• TASK: Your job with the data below is to output exactly the lines from the one holding "R19: 22k (n3, n8) -> none" down to the one holding "C2: 3.3nF (COM, EN3) -> 1.5nF (COM, EN3)", both included, and no others.

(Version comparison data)

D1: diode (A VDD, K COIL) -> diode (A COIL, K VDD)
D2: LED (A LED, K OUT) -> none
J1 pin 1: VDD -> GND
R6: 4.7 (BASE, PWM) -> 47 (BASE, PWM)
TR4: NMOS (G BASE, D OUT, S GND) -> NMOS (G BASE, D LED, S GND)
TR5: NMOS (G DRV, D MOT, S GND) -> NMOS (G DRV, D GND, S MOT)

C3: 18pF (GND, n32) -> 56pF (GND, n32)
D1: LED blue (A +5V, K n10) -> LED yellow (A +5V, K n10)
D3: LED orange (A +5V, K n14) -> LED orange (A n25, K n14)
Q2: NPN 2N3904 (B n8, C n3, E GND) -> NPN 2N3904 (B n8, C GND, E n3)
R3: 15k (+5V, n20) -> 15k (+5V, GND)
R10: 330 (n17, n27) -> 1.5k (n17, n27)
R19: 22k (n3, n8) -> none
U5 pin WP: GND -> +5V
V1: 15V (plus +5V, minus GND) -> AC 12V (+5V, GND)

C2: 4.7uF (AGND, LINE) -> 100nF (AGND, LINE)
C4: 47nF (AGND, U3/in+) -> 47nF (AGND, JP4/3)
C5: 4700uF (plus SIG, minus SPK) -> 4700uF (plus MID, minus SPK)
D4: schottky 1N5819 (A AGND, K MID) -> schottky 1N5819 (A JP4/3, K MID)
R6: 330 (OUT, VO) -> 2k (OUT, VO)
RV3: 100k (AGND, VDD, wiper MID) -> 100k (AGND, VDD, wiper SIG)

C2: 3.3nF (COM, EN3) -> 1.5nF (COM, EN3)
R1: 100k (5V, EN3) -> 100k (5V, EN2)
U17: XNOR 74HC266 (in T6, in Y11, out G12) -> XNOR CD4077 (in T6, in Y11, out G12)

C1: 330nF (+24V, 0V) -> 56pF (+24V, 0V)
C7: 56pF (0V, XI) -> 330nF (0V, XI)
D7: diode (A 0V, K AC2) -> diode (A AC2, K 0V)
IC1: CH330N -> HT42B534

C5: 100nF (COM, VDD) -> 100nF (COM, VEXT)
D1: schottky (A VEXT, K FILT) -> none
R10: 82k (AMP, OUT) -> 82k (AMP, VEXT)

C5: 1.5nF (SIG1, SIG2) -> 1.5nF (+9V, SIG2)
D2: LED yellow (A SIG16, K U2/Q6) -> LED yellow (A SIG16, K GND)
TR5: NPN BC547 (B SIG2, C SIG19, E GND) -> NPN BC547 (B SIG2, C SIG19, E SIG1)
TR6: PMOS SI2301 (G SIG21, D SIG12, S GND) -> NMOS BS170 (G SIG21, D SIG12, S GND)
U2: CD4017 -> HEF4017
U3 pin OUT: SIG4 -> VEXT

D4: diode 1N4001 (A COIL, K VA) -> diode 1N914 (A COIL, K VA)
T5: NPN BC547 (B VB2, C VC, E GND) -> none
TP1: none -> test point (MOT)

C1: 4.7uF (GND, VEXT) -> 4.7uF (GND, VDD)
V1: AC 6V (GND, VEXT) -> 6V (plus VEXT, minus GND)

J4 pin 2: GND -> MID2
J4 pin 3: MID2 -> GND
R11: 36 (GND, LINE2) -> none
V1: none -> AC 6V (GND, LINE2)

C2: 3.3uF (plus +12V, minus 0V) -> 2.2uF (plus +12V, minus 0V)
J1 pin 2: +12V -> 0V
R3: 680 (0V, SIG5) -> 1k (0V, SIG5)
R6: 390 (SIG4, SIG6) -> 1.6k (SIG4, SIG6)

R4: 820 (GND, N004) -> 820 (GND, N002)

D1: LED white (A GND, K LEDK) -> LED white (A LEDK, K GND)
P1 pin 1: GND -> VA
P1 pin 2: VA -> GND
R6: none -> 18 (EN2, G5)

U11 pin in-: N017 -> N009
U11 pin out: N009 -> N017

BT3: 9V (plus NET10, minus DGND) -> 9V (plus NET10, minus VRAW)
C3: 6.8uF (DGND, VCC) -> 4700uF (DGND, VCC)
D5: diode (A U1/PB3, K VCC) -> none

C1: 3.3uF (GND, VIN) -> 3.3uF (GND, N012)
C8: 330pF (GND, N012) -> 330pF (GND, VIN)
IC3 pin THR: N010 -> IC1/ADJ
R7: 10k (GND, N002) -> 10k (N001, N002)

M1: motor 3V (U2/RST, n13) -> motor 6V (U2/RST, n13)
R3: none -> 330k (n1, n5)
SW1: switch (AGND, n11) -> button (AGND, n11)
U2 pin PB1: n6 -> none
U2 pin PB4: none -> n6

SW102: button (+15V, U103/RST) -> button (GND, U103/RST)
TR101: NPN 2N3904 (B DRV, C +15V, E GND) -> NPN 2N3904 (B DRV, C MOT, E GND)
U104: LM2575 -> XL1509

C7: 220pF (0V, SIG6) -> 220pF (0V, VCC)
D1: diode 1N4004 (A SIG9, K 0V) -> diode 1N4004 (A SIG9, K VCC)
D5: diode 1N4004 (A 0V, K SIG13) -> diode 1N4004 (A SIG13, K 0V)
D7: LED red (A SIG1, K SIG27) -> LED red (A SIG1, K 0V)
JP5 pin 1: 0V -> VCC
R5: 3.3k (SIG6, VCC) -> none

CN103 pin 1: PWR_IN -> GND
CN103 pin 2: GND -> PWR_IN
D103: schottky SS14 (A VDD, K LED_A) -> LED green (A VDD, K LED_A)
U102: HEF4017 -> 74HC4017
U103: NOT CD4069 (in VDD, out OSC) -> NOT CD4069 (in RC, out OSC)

• EXERCISE RESULT:
R19: 22k (n3, n8) -> none
U5 pin WP: GND -> +5V
V1: 15V (plus +5V, minus GND) -> AC 12V (+5V, GND)

C2: 4.7uF (AGND, LINE) -> 100nF (AGND, LINE)
C4: 47nF (AGND, U3/in+) -> 47nF (AGND, JP4/3)
C5: 4700uF (plus SIG, minus SPK) -> 4700uF (plus MID, minus SPK)
D4: schottky 1N5819 (A AGND, K MID) -> schottky 1N5819 (A JP4/3, K MID)
R6: 330 (OUT, VO) -> 2k (OUT, VO)
RV3: 100k (AGND, VDD, wiper MID) -> 100k (AGND, VDD, wiper SIG)

C2: 3.3nF (COM, EN3) -> 1.5nF (COM, EN3)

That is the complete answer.